**Problem description**
How many lines in the listing below include the word "yellow"? Reply with the count alone.

**Supplied records**
++++++++++

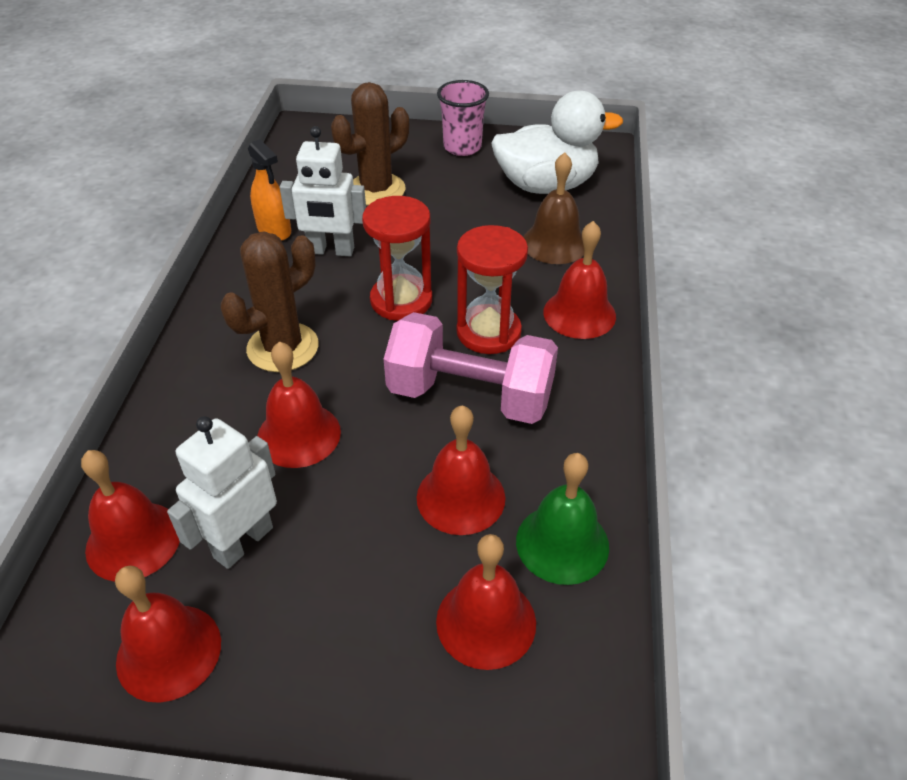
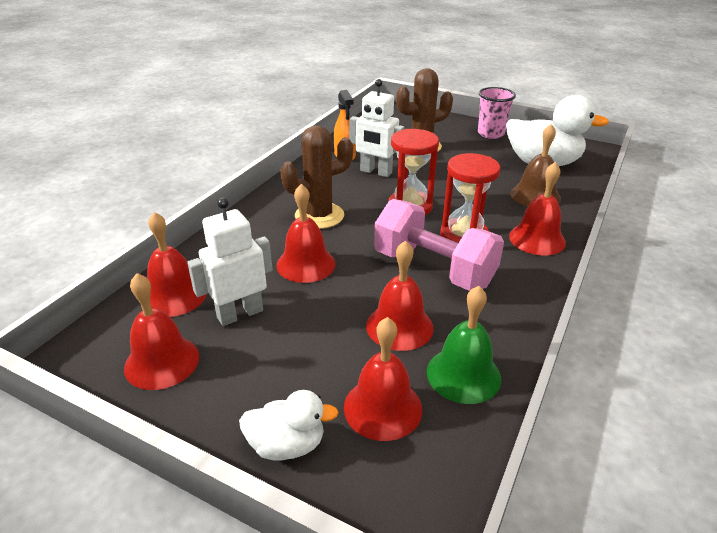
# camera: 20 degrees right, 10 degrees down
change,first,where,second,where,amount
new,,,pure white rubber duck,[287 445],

++++++++++

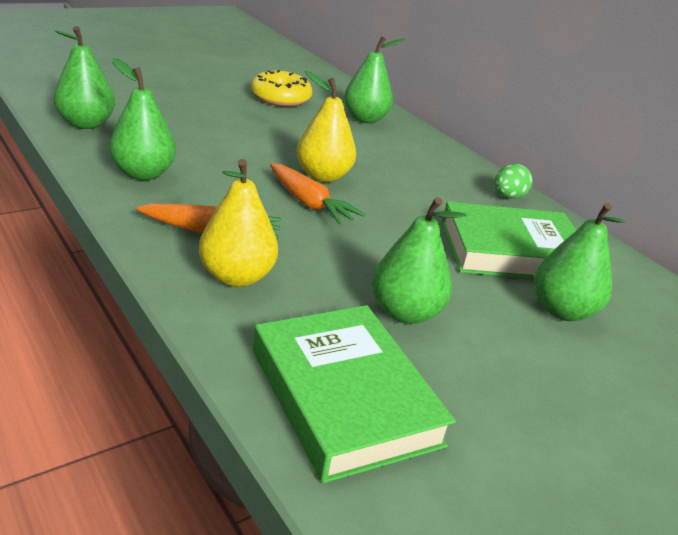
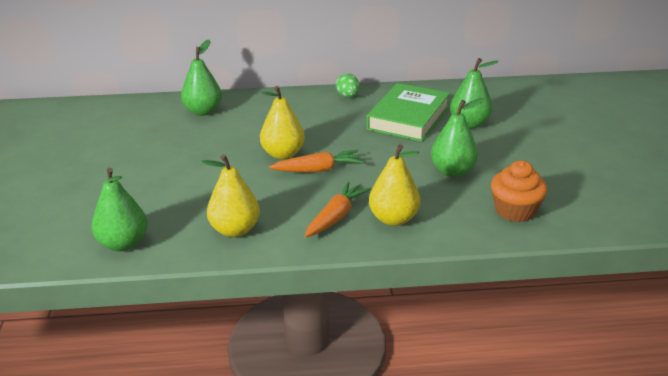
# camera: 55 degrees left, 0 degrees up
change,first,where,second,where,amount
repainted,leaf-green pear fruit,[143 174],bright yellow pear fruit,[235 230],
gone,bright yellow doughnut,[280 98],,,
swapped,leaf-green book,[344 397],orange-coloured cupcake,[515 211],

++++++++++

**Expected answer**
2